Revision comparison data
*****
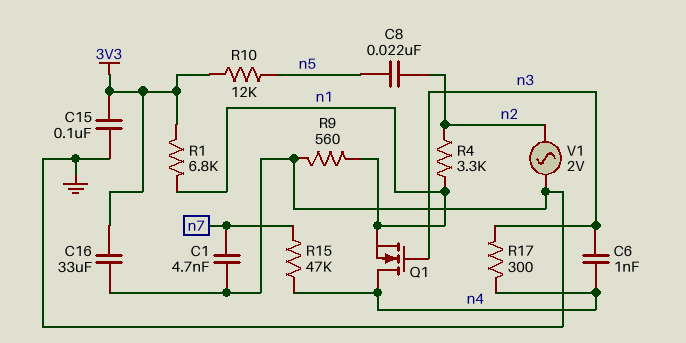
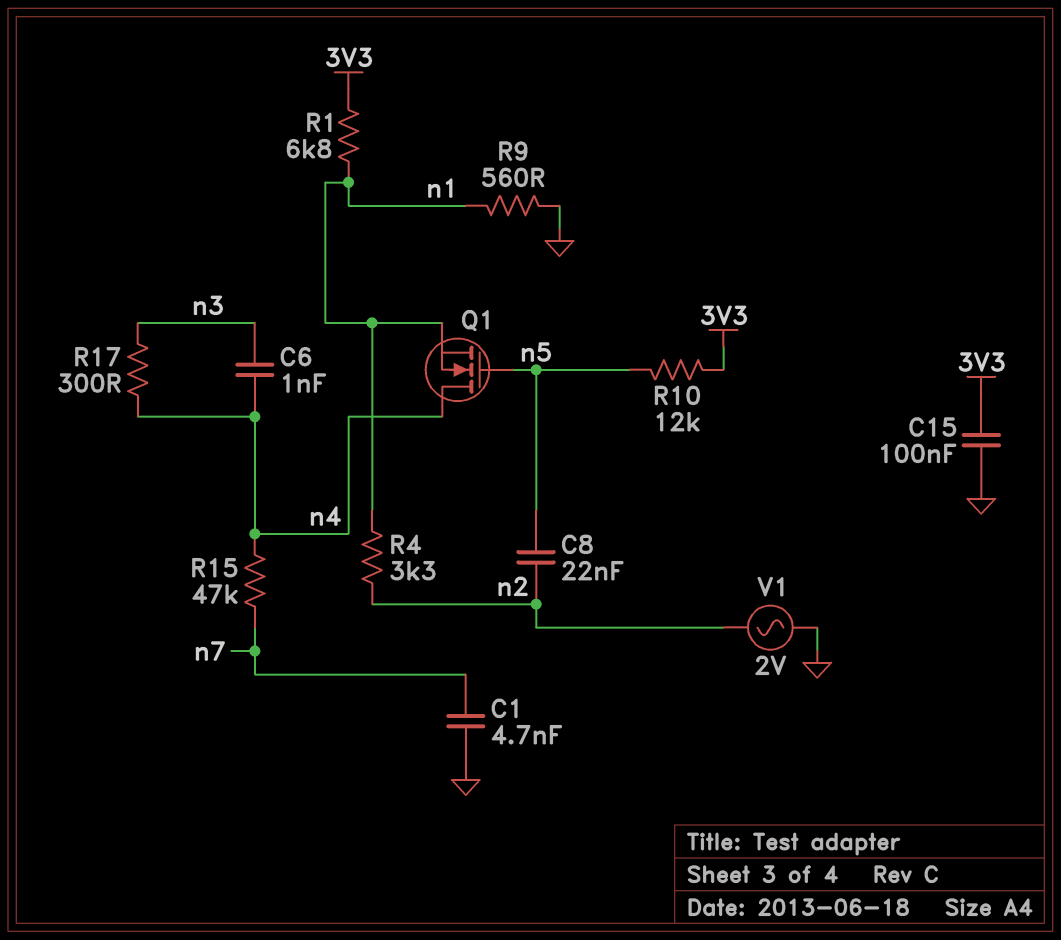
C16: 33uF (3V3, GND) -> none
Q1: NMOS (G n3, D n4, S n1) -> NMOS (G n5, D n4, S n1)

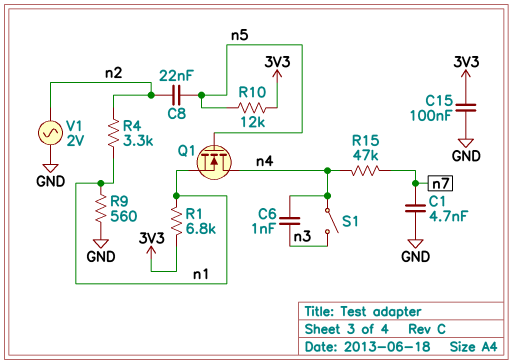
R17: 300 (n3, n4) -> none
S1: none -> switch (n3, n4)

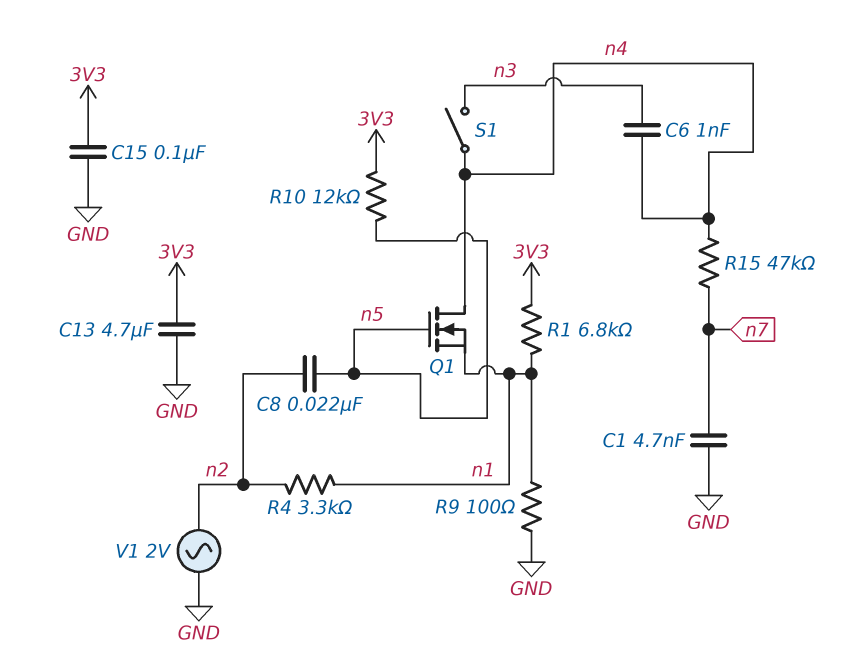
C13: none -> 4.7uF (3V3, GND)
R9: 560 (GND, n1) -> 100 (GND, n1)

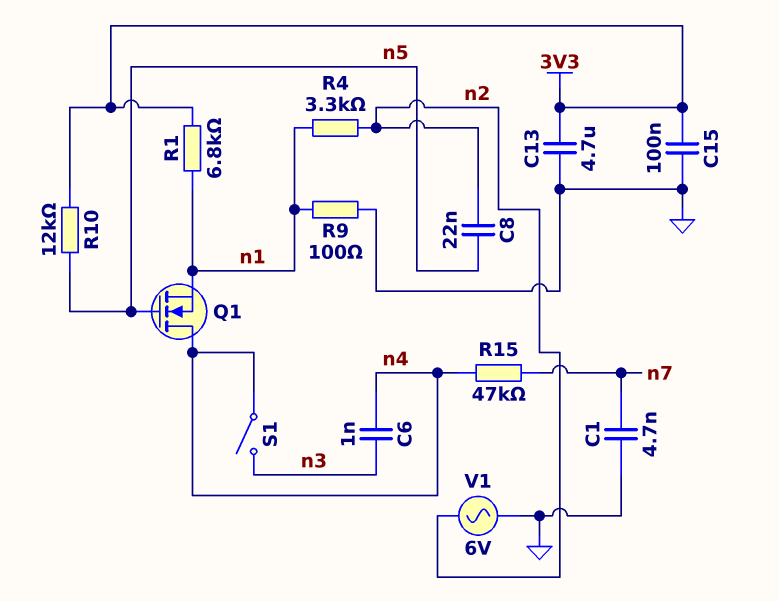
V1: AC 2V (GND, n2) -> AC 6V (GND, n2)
*****
Each line of the entries above that contains "none" is to be copied.

C16: 33uF (3V3, GND) -> none
R17: 300 (n3, n4) -> none
S1: none -> switch (n3, n4)
C13: none -> 4.7uF (3V3, GND)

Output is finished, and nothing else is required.